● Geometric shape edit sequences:
# # # #
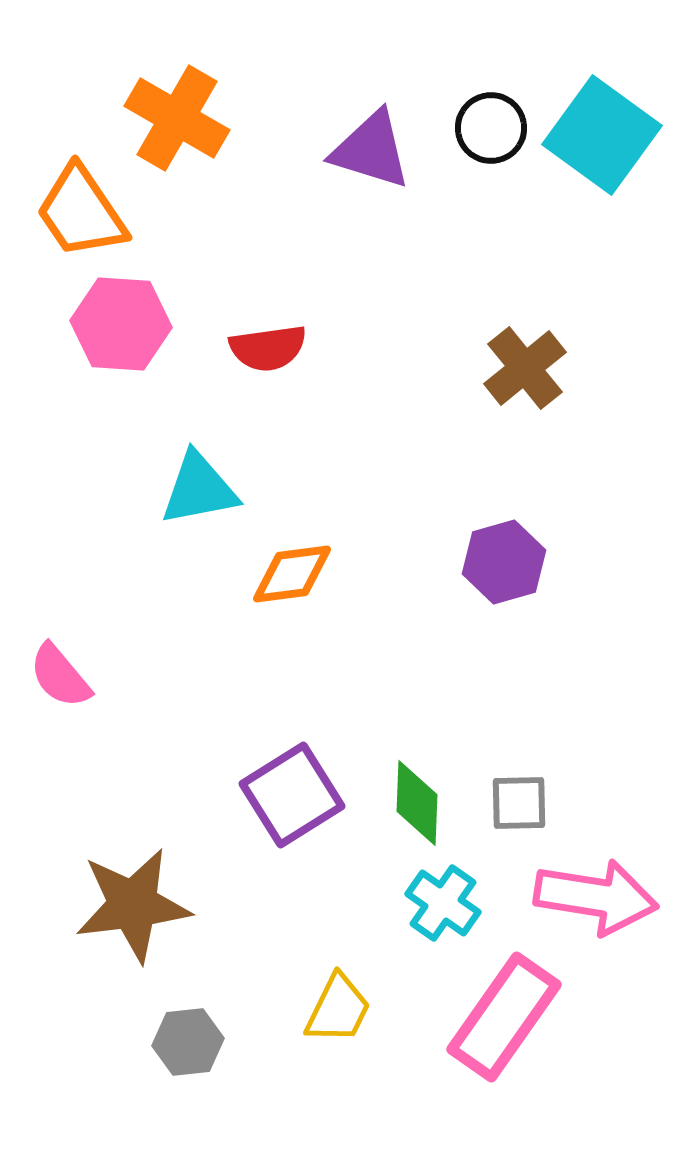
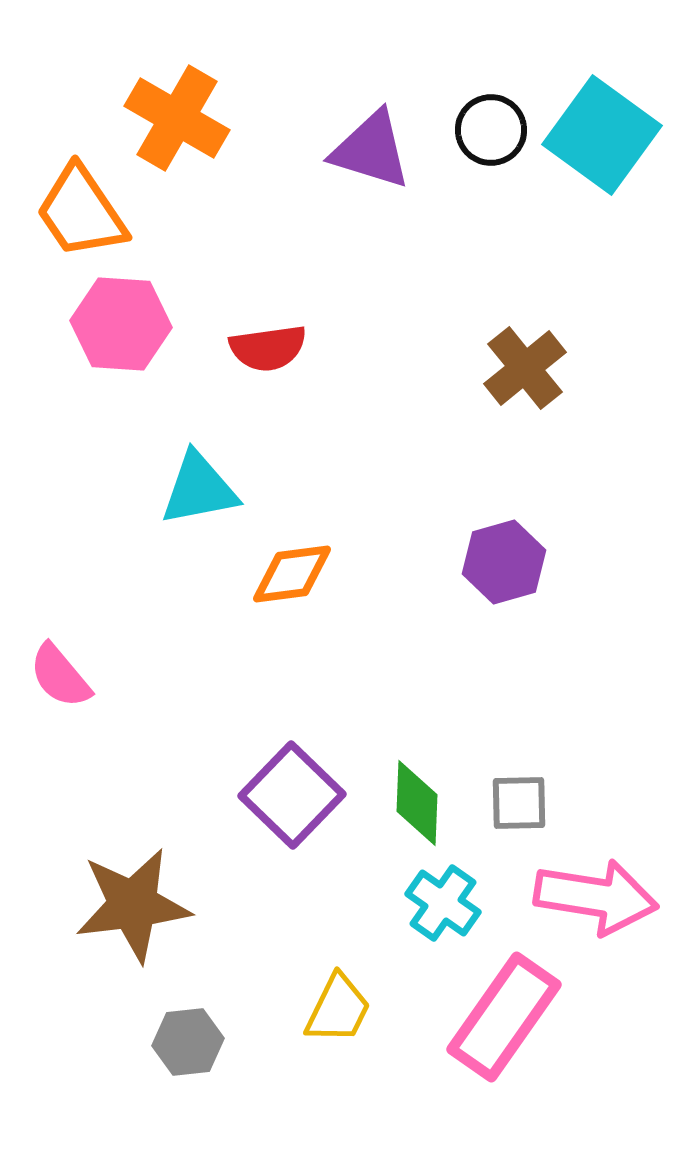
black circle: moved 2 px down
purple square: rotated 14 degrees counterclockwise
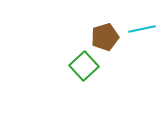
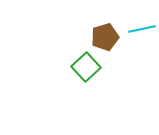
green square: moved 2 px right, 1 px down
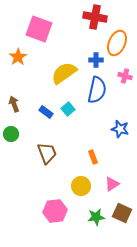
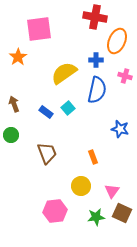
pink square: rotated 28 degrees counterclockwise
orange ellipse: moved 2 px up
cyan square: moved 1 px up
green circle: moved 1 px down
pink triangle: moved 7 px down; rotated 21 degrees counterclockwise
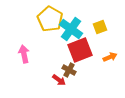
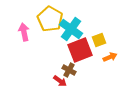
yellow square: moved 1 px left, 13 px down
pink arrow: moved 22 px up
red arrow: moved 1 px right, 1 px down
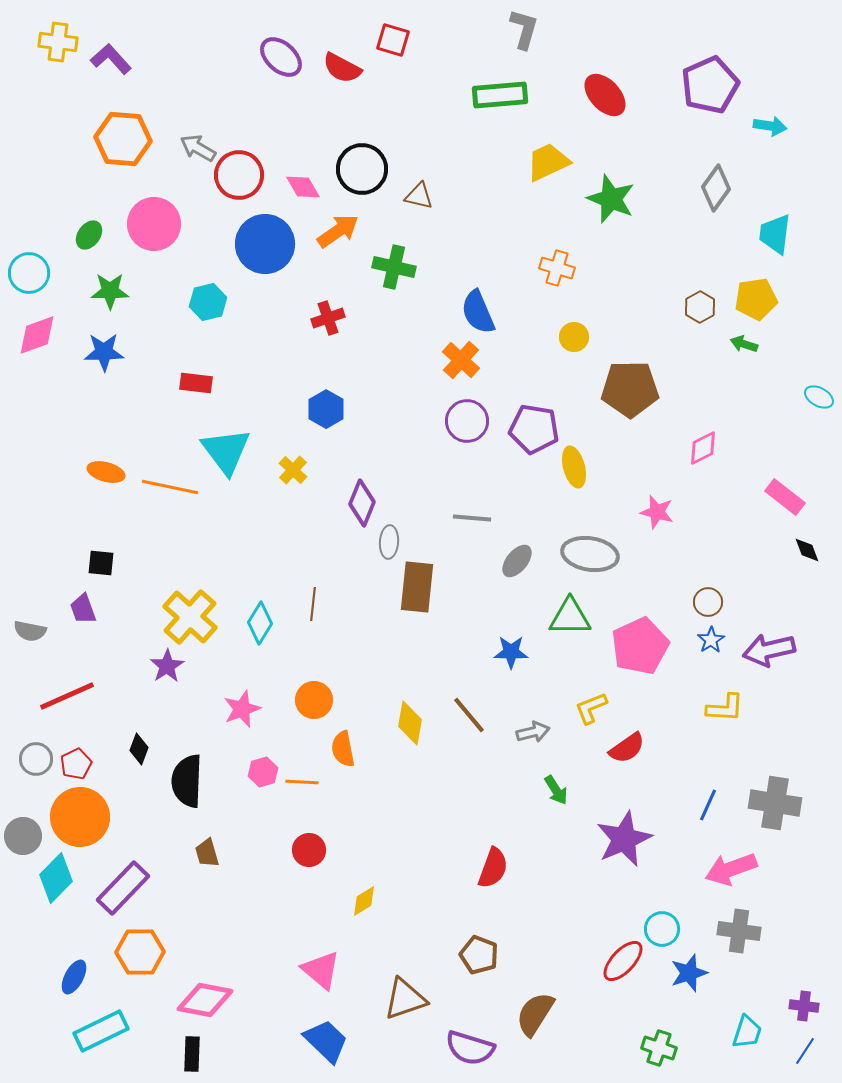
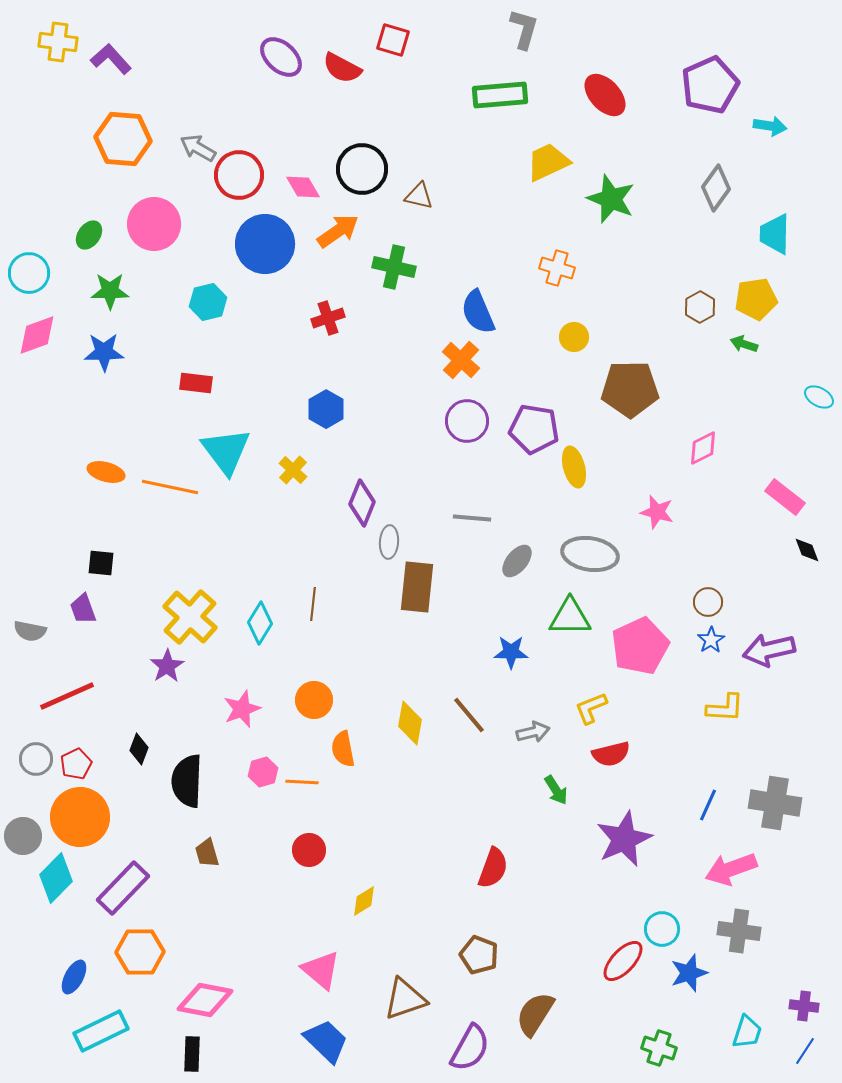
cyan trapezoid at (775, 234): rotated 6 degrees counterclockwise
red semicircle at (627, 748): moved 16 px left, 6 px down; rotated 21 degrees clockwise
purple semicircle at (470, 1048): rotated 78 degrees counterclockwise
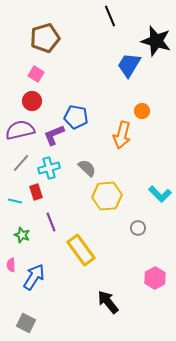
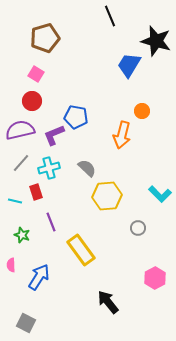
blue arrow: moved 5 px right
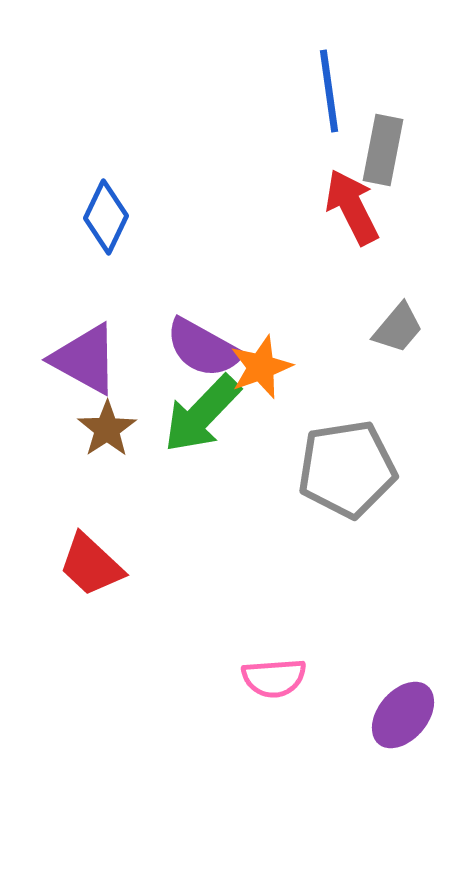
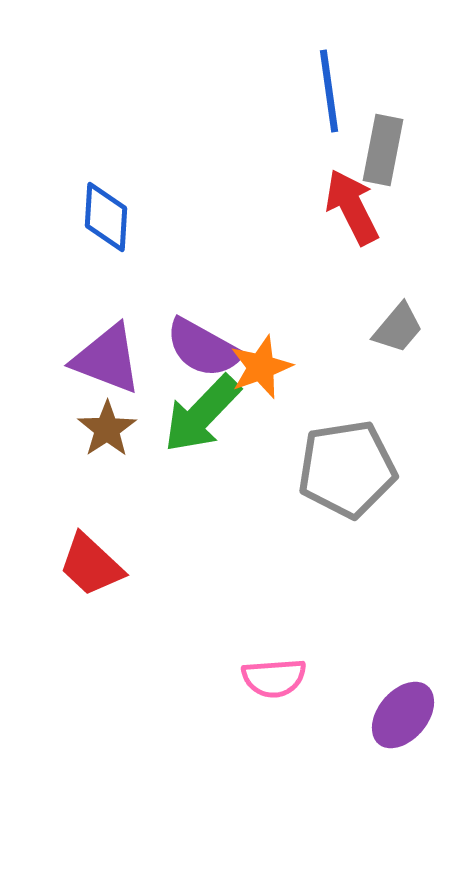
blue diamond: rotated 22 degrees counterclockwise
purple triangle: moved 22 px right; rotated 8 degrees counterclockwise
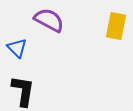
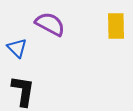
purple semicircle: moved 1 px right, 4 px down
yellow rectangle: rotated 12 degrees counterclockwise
# # # #
● Problem description:
The records above should be written out in full and unchanged, except that pictures are dropped.

● Solution below:
black circle: moved 2 px down
purple square: rotated 14 degrees counterclockwise
green square: moved 2 px right, 1 px down
pink square: rotated 28 degrees counterclockwise
orange ellipse: moved 2 px up
cyan square: moved 1 px up
green circle: moved 1 px down
pink triangle: moved 7 px down; rotated 21 degrees counterclockwise
yellow square: moved 1 px left, 13 px down
pink arrow: moved 22 px up
red arrow: moved 1 px right, 1 px down
cyan trapezoid at (775, 234): rotated 6 degrees counterclockwise
red semicircle at (627, 748): moved 16 px left, 6 px down; rotated 21 degrees clockwise
purple semicircle at (470, 1048): rotated 78 degrees counterclockwise
blue arrow: moved 5 px right
blue diamond: rotated 22 degrees counterclockwise
purple triangle: moved 22 px right; rotated 8 degrees counterclockwise
purple semicircle: moved 1 px right, 4 px down
yellow rectangle: rotated 12 degrees counterclockwise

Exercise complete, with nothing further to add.